## Problem description
Copy nothing but the lines from the opening of the entries through the line that contains "(379, 292) = (700, 386): blue", exactly as written. Drop the pictures.

## Data for this exercise

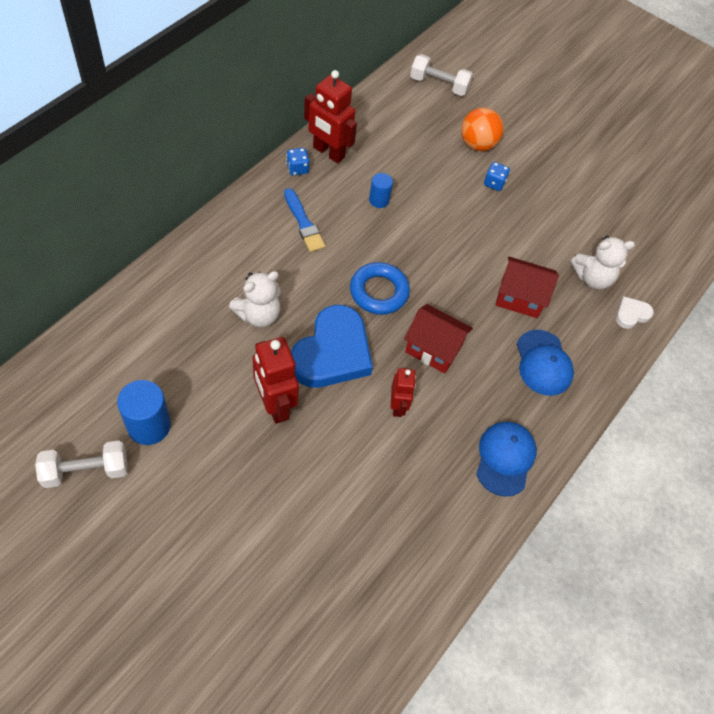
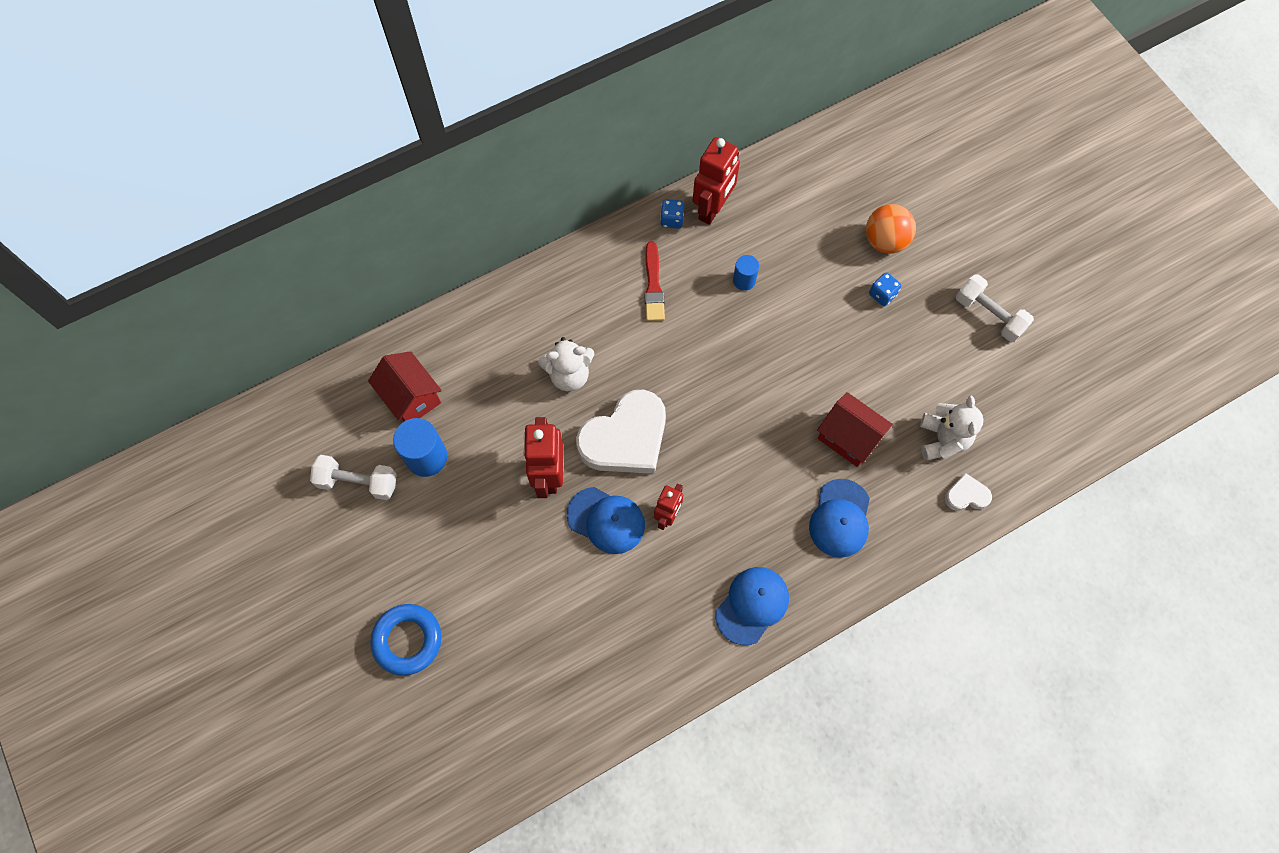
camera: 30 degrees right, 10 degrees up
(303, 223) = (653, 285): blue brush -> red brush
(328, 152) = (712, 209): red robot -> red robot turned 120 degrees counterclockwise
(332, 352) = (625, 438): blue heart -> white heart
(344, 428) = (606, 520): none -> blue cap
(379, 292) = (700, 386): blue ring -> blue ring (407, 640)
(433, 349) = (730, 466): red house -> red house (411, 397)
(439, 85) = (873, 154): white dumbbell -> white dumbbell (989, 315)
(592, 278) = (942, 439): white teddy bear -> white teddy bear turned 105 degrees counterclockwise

## Answer section
camera: 30 degrees right, 10 degrees up
(303, 223) = (653, 285): blue brush -> red brush
(328, 152) = (712, 209): red robot -> red robot turned 120 degrees counterclockwise
(332, 352) = (625, 438): blue heart -> white heart
(344, 428) = (606, 520): none -> blue cap
(379, 292) = (700, 386): blue ring -> blue ring (407, 640)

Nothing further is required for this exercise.